- [REQUIRED TASK]
Working from the line that contains "Find all instances" down to the last line below, repeat each line exactly.

- [MATERIAL SUPPLIED]
_ _ _ _ _
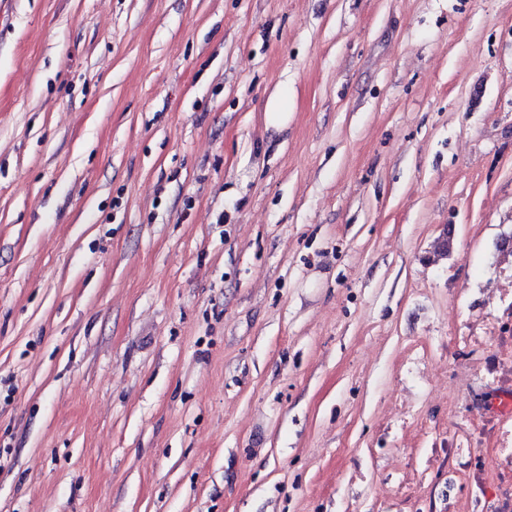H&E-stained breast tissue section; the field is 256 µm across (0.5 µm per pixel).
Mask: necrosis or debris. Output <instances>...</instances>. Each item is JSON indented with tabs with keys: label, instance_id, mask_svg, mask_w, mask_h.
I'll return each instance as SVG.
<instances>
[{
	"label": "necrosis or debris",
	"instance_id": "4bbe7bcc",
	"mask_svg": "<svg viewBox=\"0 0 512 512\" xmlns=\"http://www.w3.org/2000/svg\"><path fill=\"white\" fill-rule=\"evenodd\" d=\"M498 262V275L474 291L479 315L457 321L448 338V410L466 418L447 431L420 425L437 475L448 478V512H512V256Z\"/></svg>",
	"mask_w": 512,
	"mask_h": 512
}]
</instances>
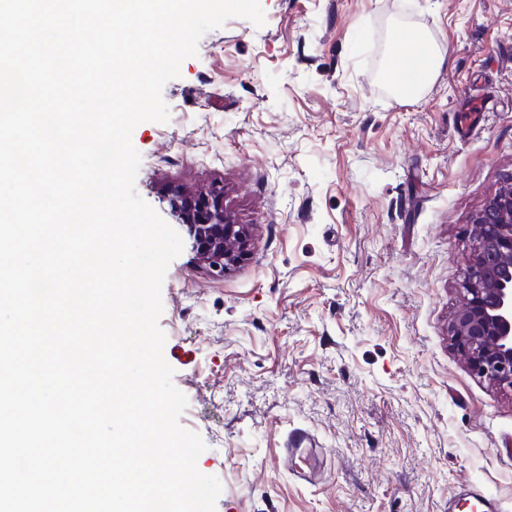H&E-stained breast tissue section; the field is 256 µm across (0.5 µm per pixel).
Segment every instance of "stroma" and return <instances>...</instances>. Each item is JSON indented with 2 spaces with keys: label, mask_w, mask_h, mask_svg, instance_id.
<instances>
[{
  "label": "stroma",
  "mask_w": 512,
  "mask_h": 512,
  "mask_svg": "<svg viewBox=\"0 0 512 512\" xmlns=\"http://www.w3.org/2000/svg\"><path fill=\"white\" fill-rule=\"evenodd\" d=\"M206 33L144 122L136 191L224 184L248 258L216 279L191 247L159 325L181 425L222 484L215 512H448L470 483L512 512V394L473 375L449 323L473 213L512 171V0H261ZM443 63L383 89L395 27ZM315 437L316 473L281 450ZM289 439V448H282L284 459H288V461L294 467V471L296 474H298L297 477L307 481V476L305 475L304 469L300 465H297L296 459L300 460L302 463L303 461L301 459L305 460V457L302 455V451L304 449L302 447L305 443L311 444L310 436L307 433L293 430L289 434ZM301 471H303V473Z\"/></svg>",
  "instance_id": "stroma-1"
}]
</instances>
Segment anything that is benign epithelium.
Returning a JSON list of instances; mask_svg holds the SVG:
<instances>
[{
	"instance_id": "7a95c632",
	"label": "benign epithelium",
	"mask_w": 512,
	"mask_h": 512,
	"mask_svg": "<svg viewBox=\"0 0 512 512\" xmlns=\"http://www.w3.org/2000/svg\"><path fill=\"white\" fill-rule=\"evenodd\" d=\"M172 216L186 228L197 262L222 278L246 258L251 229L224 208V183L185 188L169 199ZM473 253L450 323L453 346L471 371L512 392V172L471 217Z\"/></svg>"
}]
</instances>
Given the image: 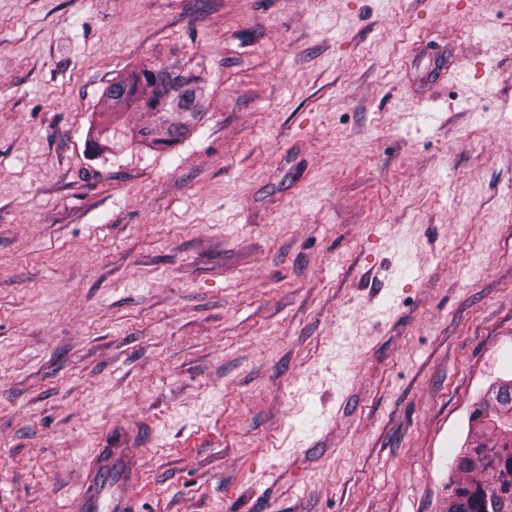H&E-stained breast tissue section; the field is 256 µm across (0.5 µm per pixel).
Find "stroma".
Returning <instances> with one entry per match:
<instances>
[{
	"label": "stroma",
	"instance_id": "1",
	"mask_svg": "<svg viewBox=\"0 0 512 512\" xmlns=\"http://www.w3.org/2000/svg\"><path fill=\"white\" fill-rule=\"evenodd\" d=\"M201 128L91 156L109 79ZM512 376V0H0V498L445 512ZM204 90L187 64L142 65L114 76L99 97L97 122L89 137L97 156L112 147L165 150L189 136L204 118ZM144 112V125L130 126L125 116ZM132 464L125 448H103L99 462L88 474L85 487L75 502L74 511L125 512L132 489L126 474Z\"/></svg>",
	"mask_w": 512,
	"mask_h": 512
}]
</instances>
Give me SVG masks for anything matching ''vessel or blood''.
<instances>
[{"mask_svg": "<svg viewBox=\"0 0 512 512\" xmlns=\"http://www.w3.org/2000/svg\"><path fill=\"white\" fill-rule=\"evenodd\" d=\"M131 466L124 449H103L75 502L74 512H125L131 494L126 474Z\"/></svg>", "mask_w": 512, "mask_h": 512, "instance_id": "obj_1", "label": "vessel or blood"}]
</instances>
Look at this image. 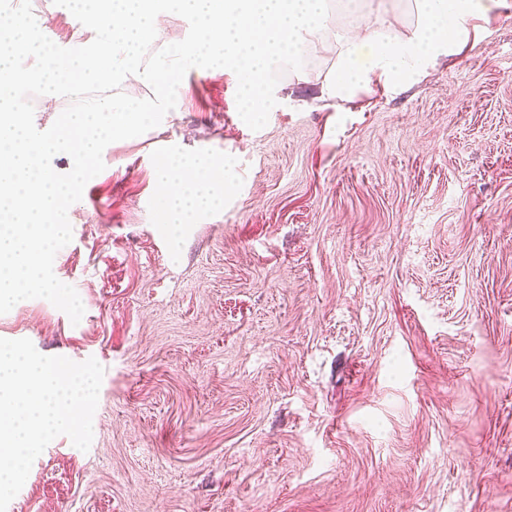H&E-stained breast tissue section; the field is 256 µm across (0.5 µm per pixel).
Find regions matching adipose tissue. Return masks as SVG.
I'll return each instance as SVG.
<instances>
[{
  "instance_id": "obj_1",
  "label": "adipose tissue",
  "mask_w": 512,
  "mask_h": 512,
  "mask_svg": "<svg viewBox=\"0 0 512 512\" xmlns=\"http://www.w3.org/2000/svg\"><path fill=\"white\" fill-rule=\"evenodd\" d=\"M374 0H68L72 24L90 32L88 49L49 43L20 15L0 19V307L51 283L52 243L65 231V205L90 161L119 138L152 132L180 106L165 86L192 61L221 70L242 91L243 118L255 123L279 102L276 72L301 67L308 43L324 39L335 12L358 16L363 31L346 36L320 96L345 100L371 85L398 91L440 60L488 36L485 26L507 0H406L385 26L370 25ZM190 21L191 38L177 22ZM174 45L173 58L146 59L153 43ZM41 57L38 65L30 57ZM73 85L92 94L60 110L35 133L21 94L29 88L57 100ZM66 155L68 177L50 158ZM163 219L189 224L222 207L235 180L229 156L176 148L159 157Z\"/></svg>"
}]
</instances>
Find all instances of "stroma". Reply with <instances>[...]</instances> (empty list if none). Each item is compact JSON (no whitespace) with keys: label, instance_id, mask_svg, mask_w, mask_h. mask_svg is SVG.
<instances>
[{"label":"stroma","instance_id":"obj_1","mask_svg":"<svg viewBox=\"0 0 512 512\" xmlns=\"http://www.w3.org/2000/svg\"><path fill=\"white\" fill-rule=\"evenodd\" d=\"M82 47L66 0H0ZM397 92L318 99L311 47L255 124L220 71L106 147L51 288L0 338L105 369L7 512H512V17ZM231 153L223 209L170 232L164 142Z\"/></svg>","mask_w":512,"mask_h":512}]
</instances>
_ _ _ _ _
- [SOLUTION TO THE EXERCISE]
Find all instances of "stroma". Reply with <instances>[...]</instances> (empty list if none). Each item is compact JSON (no whitespace) with keys: label, instance_id, mask_svg, mask_w, mask_h. mask_svg is SVG.
<instances>
[{"label":"stroma","instance_id":"obj_1","mask_svg":"<svg viewBox=\"0 0 512 512\" xmlns=\"http://www.w3.org/2000/svg\"><path fill=\"white\" fill-rule=\"evenodd\" d=\"M82 47L66 0H0ZM397 92L318 99L311 47L255 124L220 71L106 147L51 288L0 338L105 369L7 512H512V17ZM231 153L223 209L170 232L164 142Z\"/></svg>","mask_w":512,"mask_h":512}]
</instances>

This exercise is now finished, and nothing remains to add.